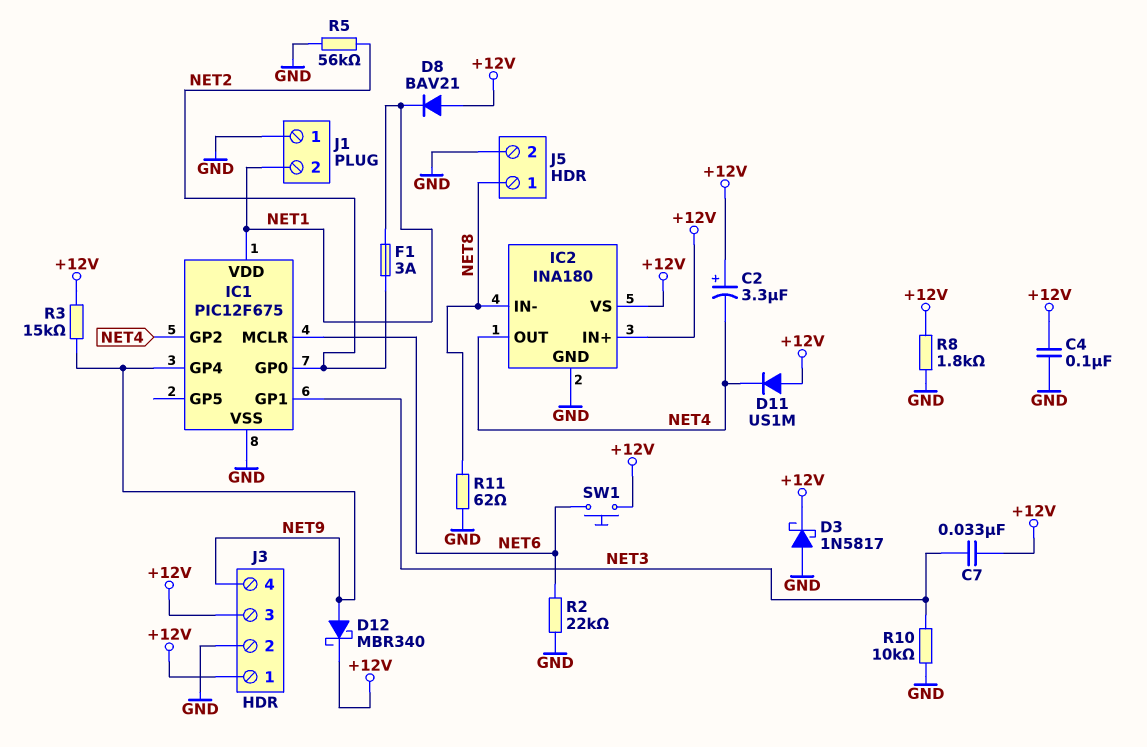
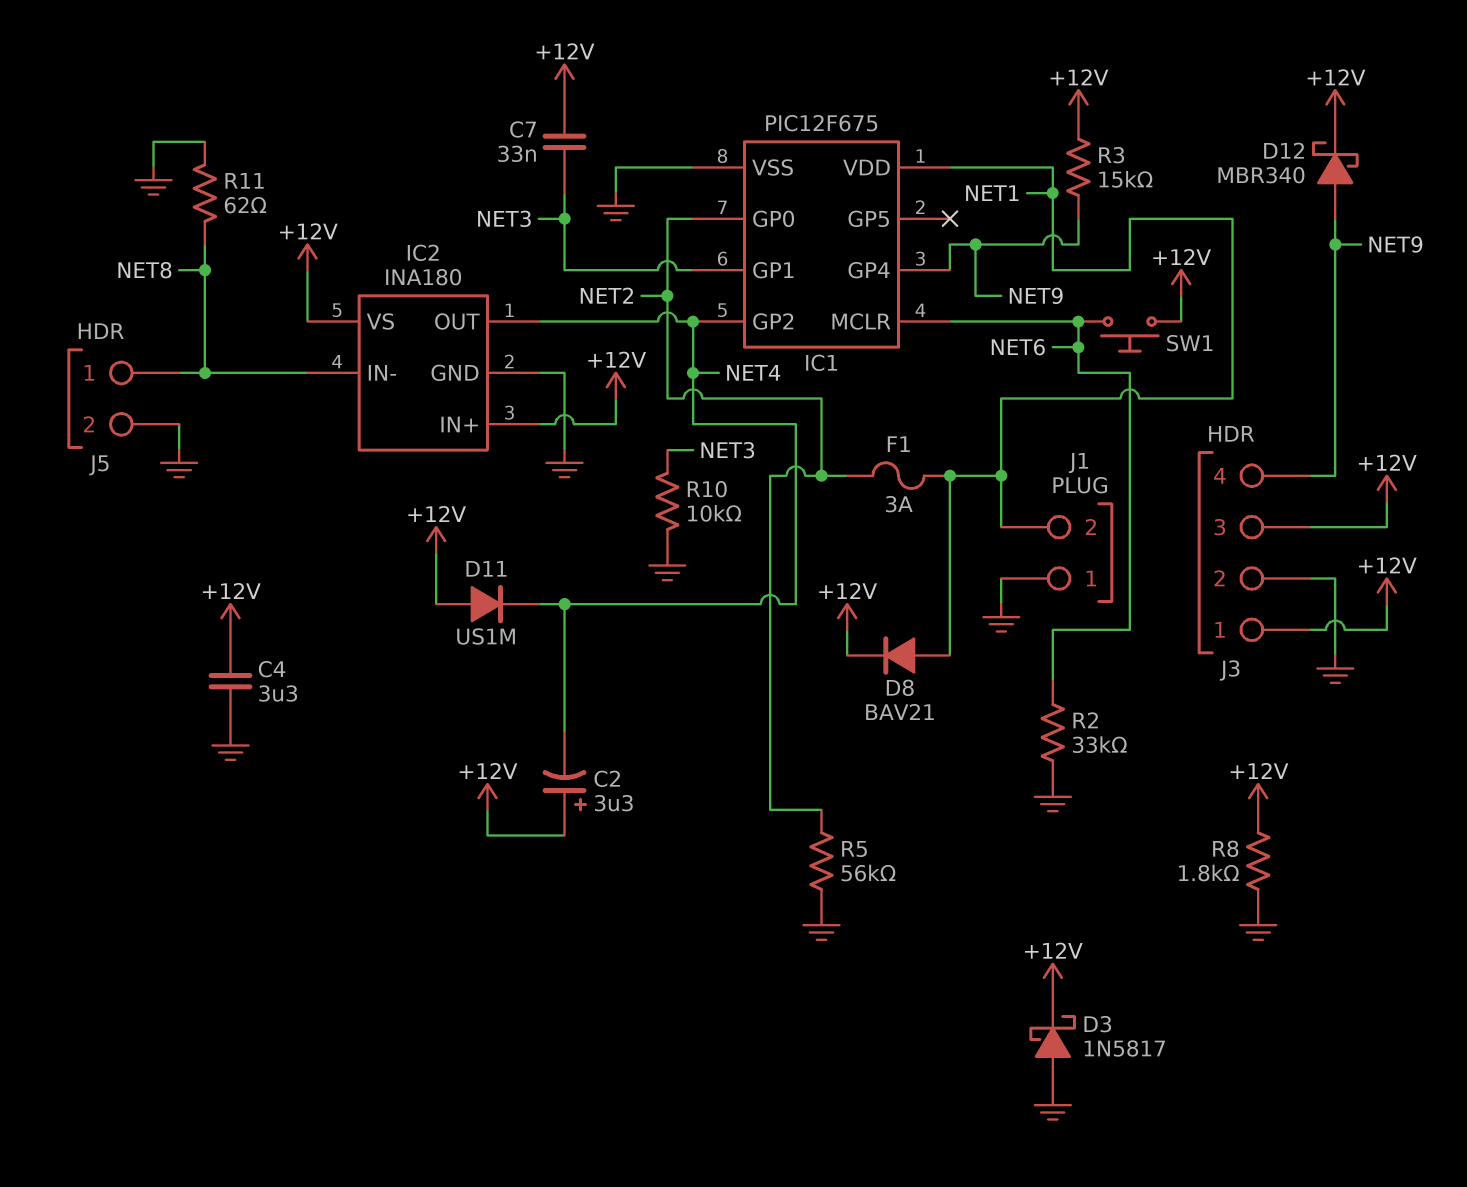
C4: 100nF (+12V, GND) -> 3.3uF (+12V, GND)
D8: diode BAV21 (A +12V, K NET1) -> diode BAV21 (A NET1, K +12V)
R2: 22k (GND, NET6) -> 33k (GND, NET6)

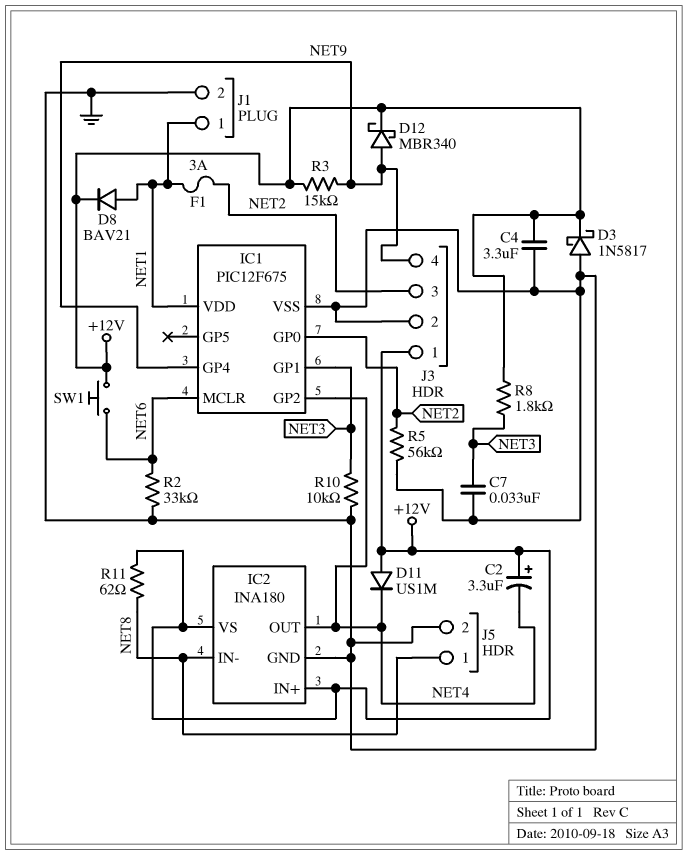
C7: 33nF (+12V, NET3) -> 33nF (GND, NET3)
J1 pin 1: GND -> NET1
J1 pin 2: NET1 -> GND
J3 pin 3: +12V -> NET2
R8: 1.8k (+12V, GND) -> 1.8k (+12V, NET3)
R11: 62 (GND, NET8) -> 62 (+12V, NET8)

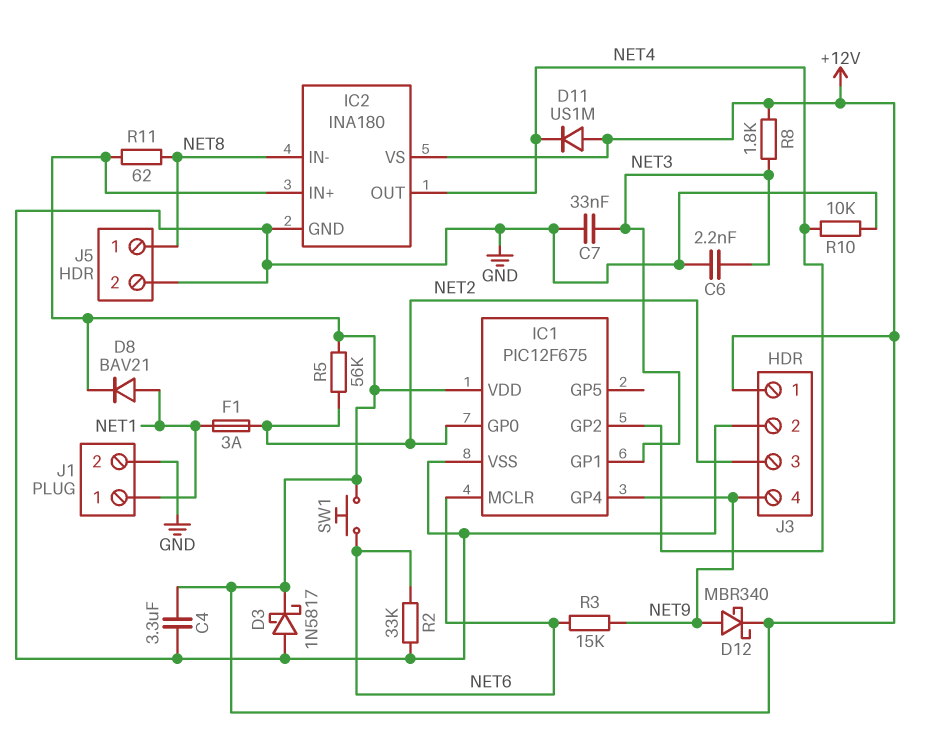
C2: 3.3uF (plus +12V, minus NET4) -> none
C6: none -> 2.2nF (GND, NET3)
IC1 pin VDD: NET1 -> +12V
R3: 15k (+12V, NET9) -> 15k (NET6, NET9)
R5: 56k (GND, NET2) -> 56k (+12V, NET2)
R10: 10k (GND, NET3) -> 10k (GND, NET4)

__________

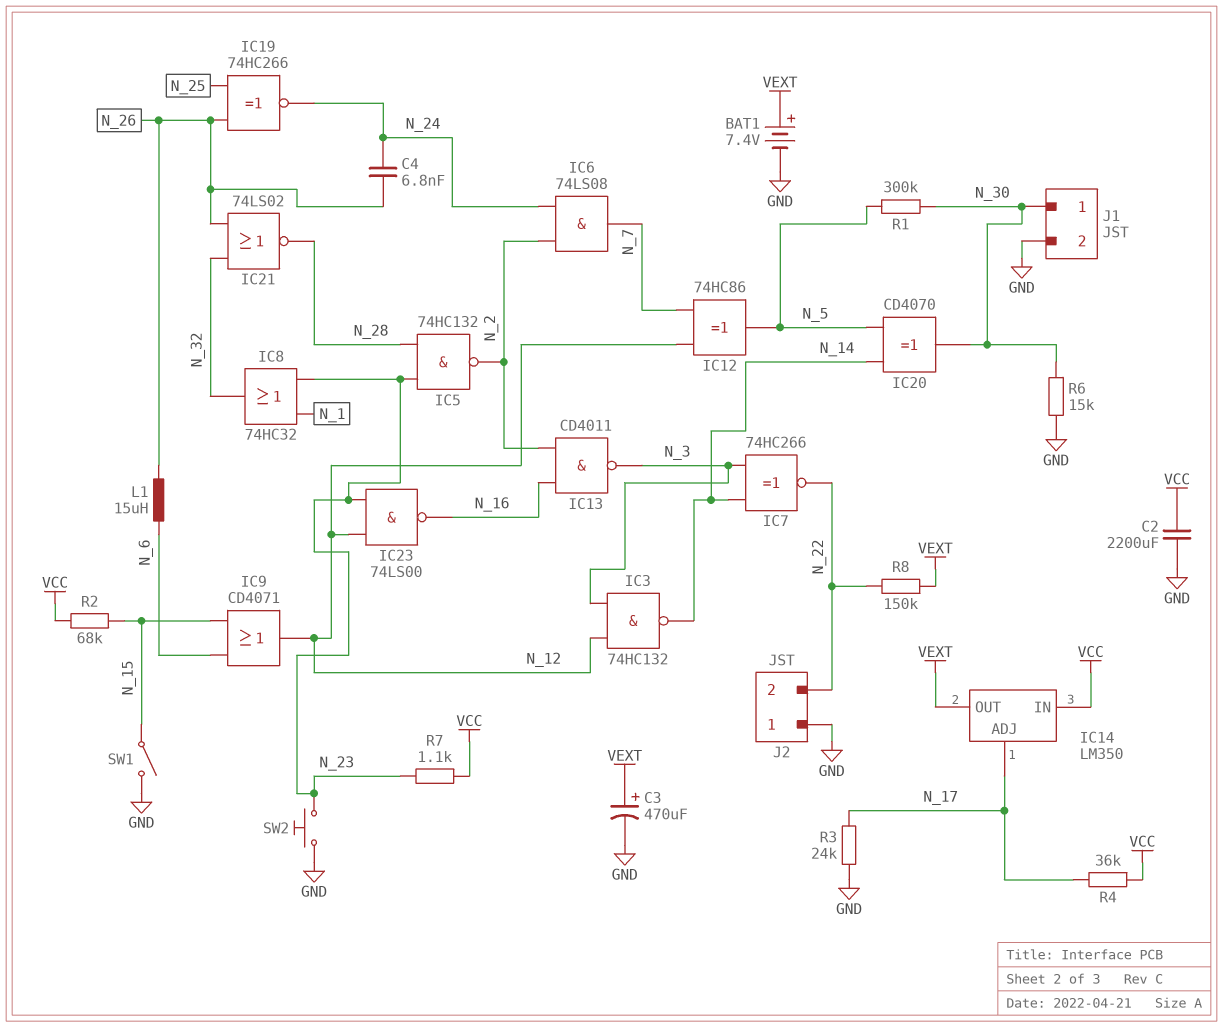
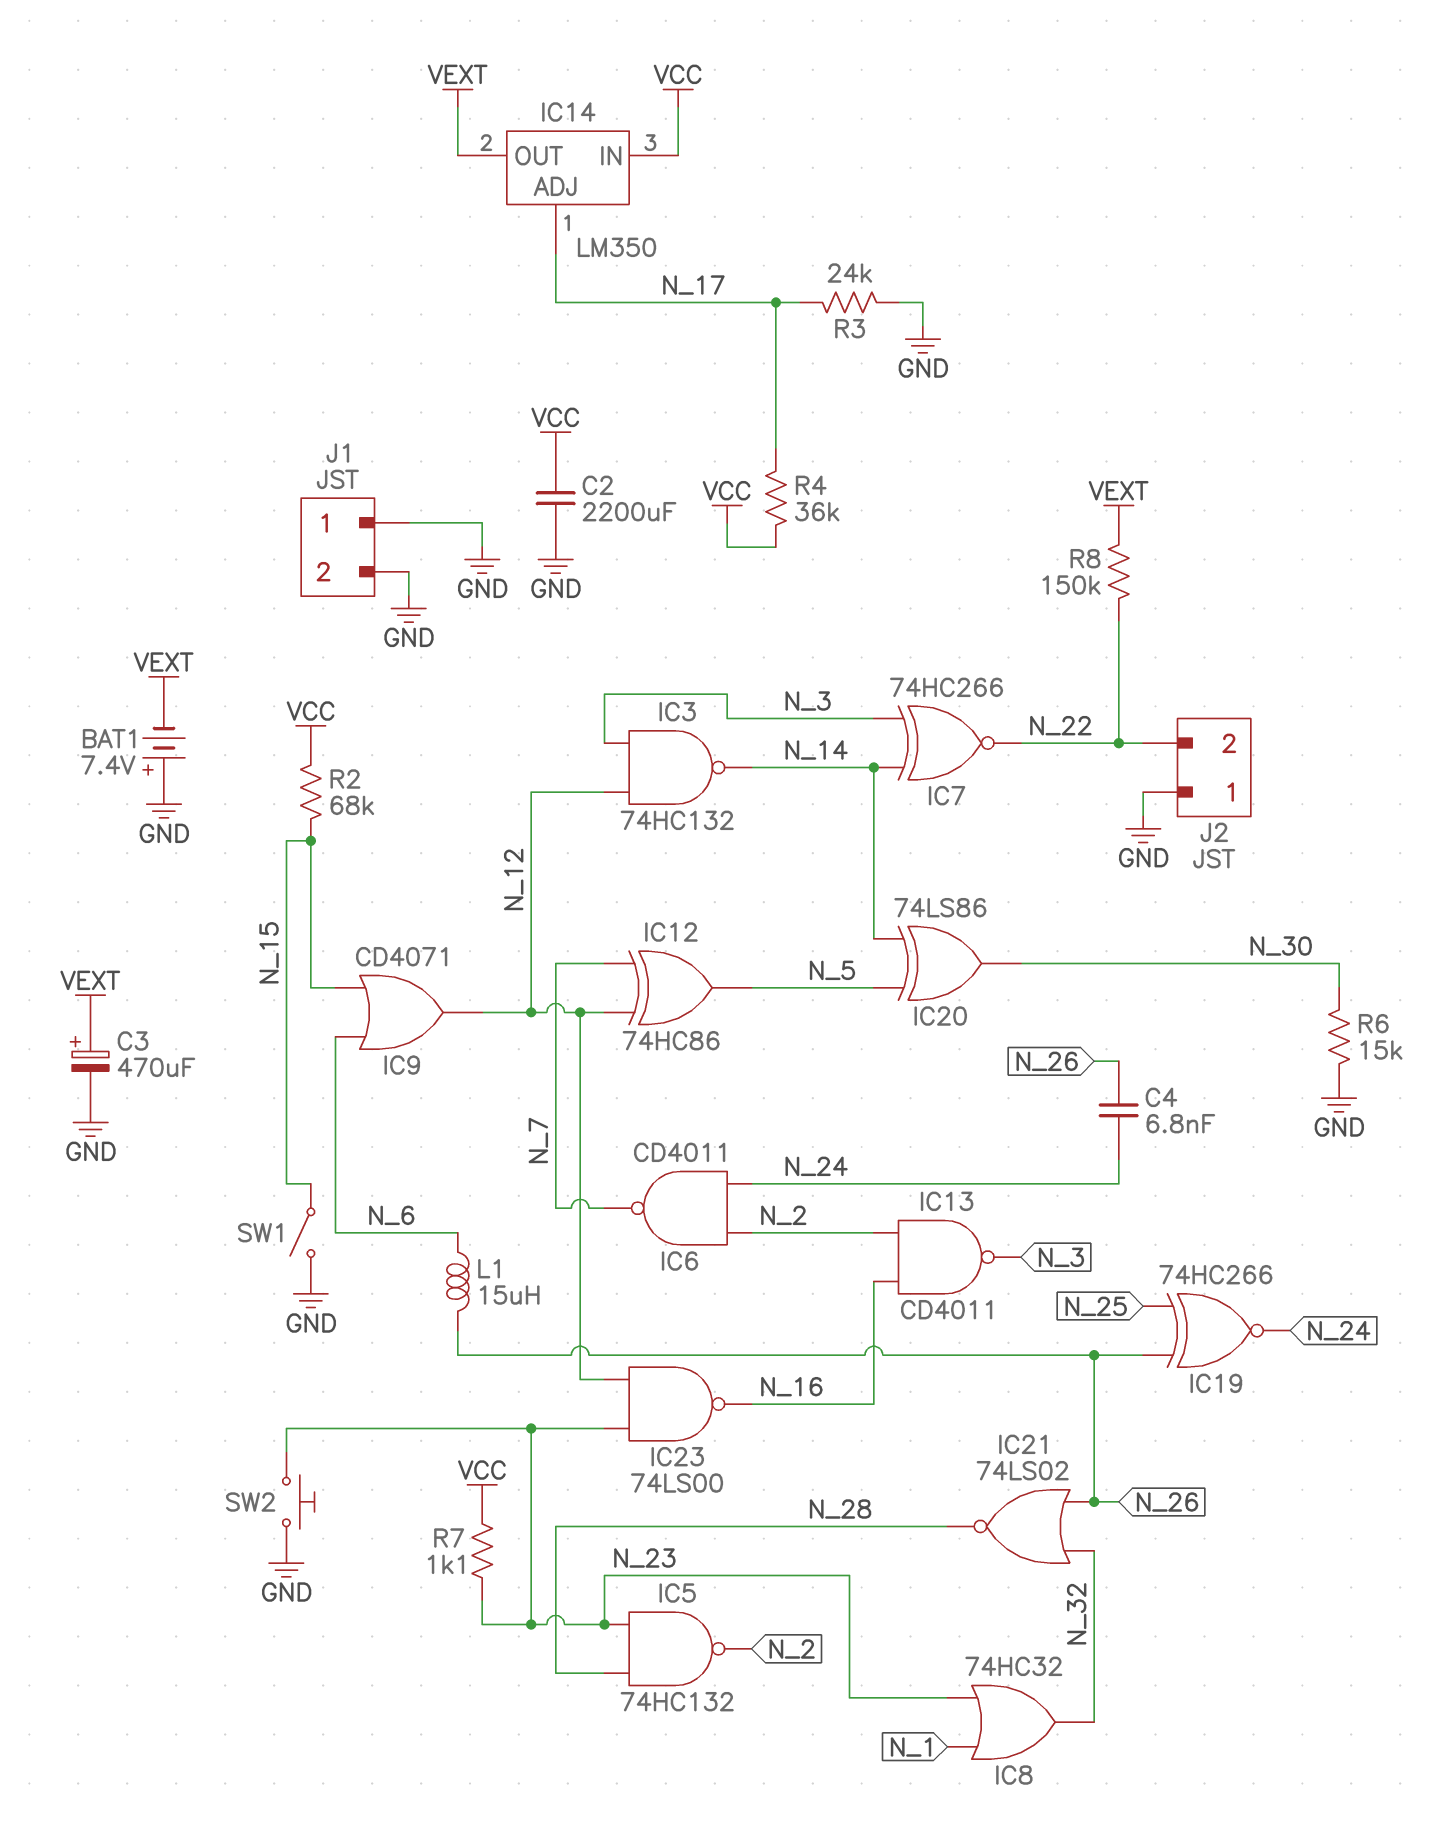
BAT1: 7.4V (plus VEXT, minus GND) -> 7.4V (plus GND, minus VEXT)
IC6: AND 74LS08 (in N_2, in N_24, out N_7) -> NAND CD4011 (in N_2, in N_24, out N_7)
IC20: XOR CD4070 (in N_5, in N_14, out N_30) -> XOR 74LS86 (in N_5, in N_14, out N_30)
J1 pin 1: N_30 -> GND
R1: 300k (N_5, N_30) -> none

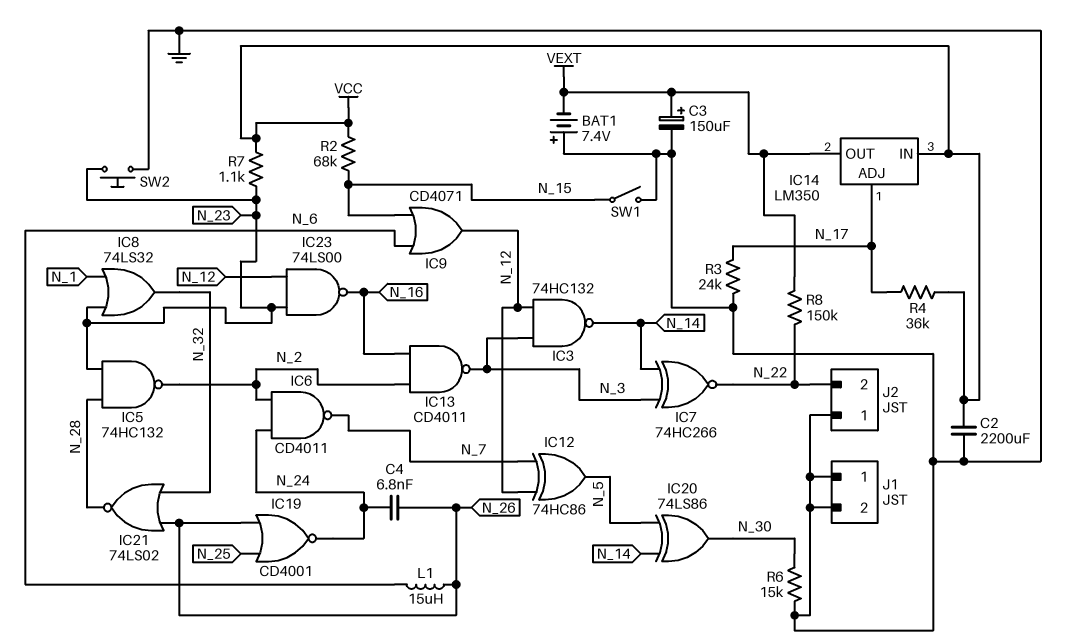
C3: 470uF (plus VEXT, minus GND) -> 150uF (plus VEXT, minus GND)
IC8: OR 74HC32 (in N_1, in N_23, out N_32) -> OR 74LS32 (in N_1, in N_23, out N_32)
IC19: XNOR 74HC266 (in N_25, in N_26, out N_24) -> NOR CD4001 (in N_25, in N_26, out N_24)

__________

_TRY IT_. Your answer must be the lines above from the one holding "IC20: XOR CD4070" up to and including the one holding "IC19: XNOR 74HC266", exact and with no pictures.

_TASK SOLUTION_.
IC20: XOR CD4070 (in N_5, in N_14, out N_30) -> XOR 74LS86 (in N_5, in N_14, out N_30)
J1 pin 1: N_30 -> GND
R1: 300k (N_5, N_30) -> none

C3: 470uF (plus VEXT, minus GND) -> 150uF (plus VEXT, minus GND)
IC8: OR 74HC32 (in N_1, in N_23, out N_32) -> OR 74LS32 (in N_1, in N_23, out N_32)
IC19: XNOR 74HC266 (in N_25, in N_26, out N_24) -> NOR CD4001 (in N_25, in N_26, out N_24)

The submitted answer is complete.